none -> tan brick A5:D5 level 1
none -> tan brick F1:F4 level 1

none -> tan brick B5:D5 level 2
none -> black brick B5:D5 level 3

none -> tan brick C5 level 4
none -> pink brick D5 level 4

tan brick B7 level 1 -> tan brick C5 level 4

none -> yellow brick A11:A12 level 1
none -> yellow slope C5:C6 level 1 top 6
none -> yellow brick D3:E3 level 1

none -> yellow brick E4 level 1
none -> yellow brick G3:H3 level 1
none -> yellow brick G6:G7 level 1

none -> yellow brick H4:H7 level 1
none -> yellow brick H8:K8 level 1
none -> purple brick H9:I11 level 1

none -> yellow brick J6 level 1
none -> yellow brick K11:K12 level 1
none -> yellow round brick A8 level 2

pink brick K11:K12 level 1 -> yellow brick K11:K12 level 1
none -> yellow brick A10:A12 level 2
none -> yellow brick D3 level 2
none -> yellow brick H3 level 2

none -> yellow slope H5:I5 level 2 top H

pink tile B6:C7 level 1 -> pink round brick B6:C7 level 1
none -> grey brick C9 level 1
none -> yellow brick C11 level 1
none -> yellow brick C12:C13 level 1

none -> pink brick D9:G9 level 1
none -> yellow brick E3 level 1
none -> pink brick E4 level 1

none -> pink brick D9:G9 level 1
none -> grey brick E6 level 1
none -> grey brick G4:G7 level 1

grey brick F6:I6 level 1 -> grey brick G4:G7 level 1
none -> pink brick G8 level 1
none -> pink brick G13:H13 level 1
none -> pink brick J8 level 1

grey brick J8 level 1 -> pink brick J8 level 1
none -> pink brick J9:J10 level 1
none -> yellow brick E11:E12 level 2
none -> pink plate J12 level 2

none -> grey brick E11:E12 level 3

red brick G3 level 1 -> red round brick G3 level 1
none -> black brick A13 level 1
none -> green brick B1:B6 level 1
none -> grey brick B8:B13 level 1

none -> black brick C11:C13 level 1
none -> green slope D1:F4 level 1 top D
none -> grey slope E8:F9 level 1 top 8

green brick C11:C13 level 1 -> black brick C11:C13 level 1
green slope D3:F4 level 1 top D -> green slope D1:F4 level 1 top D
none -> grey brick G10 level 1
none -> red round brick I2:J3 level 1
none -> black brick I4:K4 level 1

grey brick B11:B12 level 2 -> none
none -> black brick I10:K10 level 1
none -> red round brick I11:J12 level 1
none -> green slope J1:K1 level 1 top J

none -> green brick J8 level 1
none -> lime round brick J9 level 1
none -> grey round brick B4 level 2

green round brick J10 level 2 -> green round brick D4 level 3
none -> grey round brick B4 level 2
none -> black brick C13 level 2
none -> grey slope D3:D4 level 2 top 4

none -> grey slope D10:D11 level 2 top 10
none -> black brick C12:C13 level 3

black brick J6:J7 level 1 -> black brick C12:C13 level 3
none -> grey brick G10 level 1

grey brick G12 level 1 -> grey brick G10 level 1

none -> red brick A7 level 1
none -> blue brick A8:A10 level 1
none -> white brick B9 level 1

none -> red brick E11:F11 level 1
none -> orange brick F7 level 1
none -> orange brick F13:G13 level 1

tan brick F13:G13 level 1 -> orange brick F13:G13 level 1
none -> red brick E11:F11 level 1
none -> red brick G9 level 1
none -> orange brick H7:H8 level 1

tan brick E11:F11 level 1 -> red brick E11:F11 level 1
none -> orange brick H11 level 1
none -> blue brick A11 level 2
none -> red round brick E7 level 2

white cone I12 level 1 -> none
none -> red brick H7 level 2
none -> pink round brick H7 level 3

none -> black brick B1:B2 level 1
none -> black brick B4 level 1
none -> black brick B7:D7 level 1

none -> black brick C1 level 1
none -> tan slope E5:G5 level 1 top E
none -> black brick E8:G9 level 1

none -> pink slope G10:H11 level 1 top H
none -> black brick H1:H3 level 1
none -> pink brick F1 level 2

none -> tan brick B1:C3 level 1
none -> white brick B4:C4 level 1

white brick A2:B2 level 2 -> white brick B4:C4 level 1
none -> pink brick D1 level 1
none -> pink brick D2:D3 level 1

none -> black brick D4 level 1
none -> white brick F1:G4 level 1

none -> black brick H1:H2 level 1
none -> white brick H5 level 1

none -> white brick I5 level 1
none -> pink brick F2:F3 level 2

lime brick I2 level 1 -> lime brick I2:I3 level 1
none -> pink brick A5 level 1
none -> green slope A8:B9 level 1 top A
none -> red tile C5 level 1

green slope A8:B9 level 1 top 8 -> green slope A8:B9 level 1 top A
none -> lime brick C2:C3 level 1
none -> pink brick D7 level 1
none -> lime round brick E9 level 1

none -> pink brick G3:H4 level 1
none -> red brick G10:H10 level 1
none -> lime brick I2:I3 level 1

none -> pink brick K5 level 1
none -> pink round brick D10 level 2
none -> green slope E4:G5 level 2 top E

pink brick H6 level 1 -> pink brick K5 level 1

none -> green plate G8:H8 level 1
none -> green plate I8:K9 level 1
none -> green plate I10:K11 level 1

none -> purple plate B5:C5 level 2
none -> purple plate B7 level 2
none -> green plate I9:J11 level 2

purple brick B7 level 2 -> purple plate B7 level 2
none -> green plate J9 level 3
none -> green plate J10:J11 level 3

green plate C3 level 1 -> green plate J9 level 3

= = = = = = =

## Required work
From the records above, repeat exactly the lines from the one with "none -> pink brick G8 level 1" through the one with "red brick G3", both included.

## Answer to this exercise
none -> pink brick G8 level 1
none -> pink brick G13:H13 level 1
none -> pink brick J8 level 1

grey brick J8 level 1 -> pink brick J8 level 1
none -> pink brick J9:J10 level 1
none -> yellow brick E11:E12 level 2
none -> pink plate J12 level 2

none -> grey brick E11:E12 level 3

red brick G3 level 1 -> red round brick G3 level 1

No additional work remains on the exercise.